| Aim of the task |
Go through the entries below. Copy out every line that contains "none".

| Data supplied |
* * * *
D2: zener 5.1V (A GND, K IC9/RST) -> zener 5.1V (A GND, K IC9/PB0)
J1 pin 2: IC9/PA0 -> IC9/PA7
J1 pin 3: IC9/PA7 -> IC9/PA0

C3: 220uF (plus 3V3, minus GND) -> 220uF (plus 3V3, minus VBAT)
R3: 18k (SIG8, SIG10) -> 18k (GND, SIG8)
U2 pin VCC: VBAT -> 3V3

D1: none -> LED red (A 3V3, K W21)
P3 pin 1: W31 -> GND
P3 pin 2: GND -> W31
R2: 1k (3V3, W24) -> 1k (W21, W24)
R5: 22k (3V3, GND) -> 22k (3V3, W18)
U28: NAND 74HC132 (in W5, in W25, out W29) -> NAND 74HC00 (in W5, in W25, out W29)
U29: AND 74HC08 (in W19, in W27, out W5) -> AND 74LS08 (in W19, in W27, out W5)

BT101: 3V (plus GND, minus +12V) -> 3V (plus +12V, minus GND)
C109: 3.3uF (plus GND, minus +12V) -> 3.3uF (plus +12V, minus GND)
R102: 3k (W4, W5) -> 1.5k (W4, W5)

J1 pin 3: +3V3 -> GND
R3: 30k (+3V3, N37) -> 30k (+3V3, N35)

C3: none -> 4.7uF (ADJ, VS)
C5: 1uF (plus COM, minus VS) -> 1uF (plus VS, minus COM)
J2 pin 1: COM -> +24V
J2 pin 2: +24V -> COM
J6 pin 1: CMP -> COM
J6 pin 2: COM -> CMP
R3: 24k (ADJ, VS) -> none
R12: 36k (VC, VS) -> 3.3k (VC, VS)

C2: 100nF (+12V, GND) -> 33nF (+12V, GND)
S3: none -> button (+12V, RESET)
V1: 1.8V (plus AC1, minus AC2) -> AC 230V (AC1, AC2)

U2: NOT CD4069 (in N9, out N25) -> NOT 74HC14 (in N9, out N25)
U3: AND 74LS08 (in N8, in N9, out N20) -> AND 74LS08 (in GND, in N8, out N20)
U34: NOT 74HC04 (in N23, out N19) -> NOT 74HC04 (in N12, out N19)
* * * *
| Task solution |
D1: none -> LED red (A 3V3, K W21)
C3: none -> 4.7uF (ADJ, VS)
R3: 24k (ADJ, VS) -> none
S3: none -> button (+12V, RESET)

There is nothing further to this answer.